(Scene change data)
================

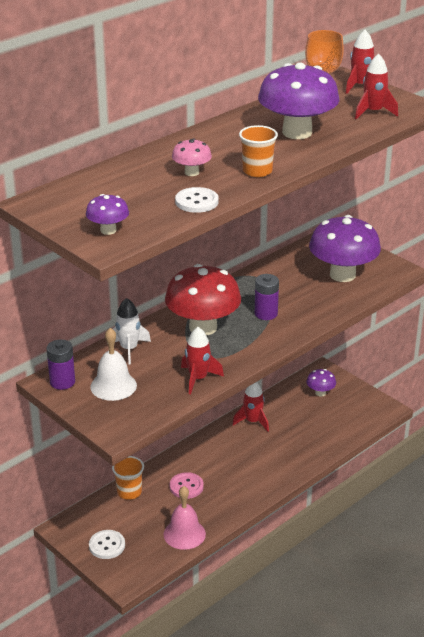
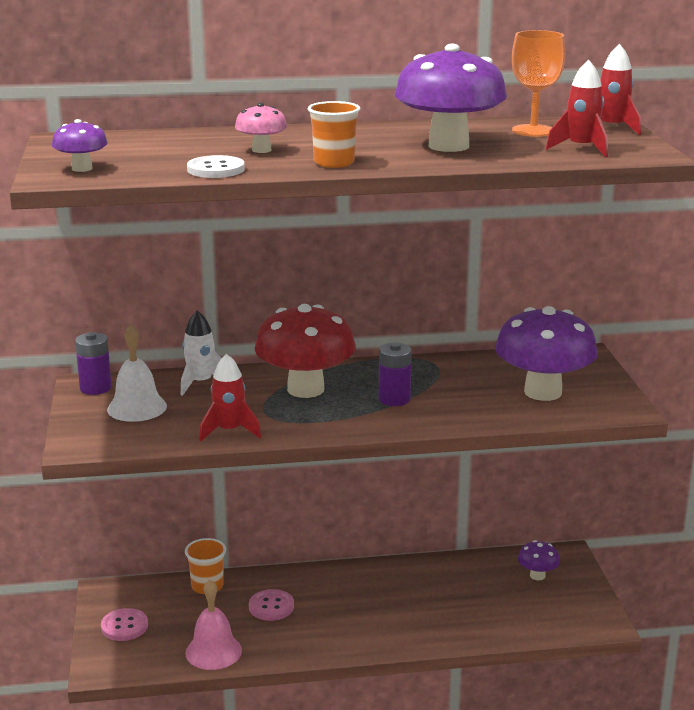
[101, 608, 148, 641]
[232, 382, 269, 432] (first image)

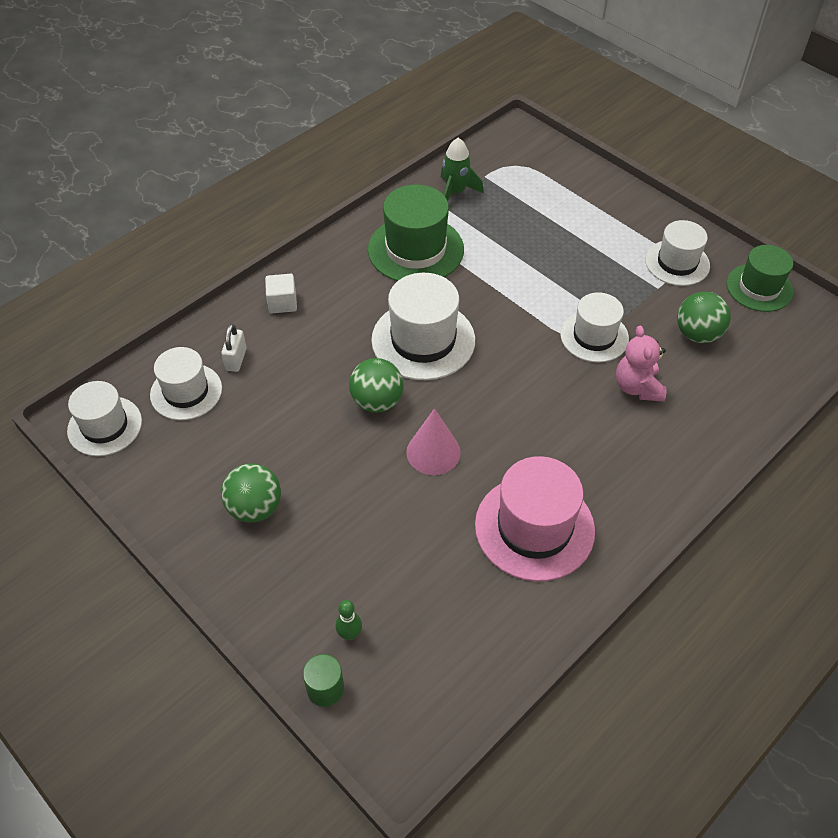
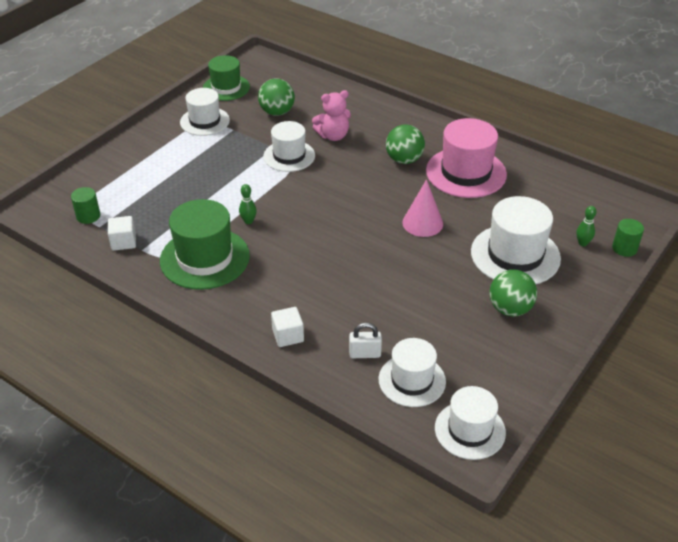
[71, 187, 100, 224]
[108, 216, 136, 251]
[239, 184, 257, 224]
[386, 124, 425, 164]
[471, 196, 561, 284]

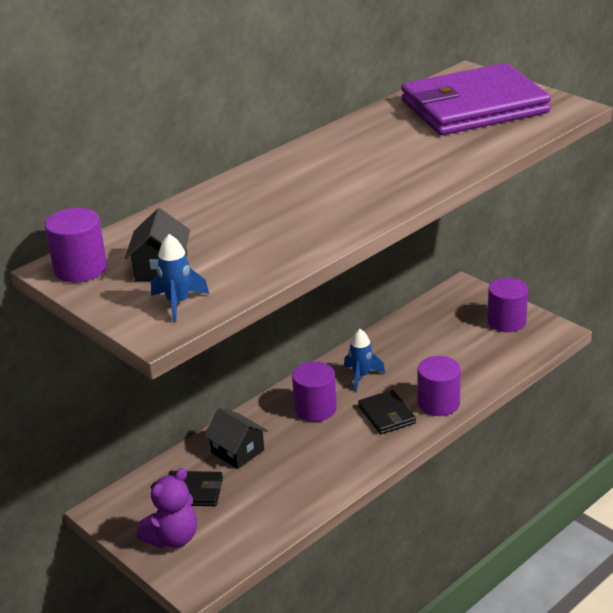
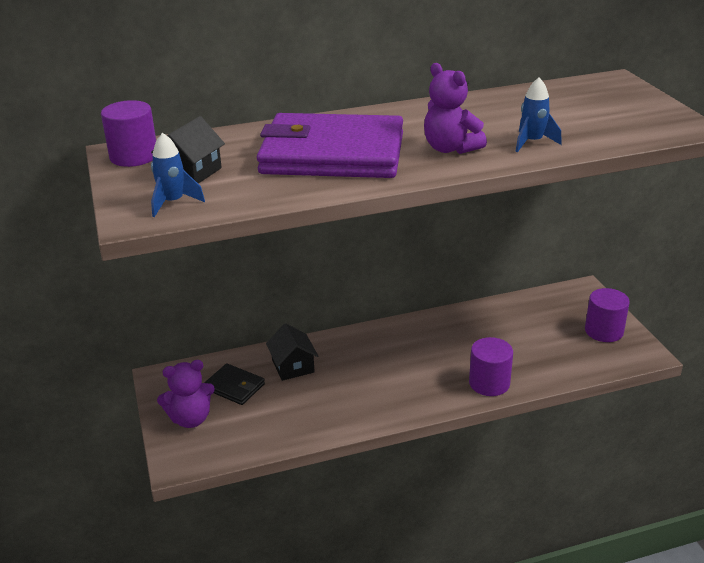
[257, 113, 403, 178]
[424, 63, 487, 154]
[515, 77, 562, 152]
[292, 361, 337, 422] (first image)
[358, 390, 416, 434] (first image)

================

• _WHAT THIS TASK INVOLVES_
Transcribe all of the entries word for word, but skip any pictures they contain.

• _SOLVED EXERCISE_
[101, 608, 148, 641]
[232, 382, 269, 432] (first image)

[71, 187, 100, 224]
[108, 216, 136, 251]
[239, 184, 257, 224]
[386, 124, 425, 164]
[471, 196, 561, 284]

[257, 113, 403, 178]
[424, 63, 487, 154]
[515, 77, 562, 152]
[292, 361, 337, 422] (first image)
[358, 390, 416, 434] (first image)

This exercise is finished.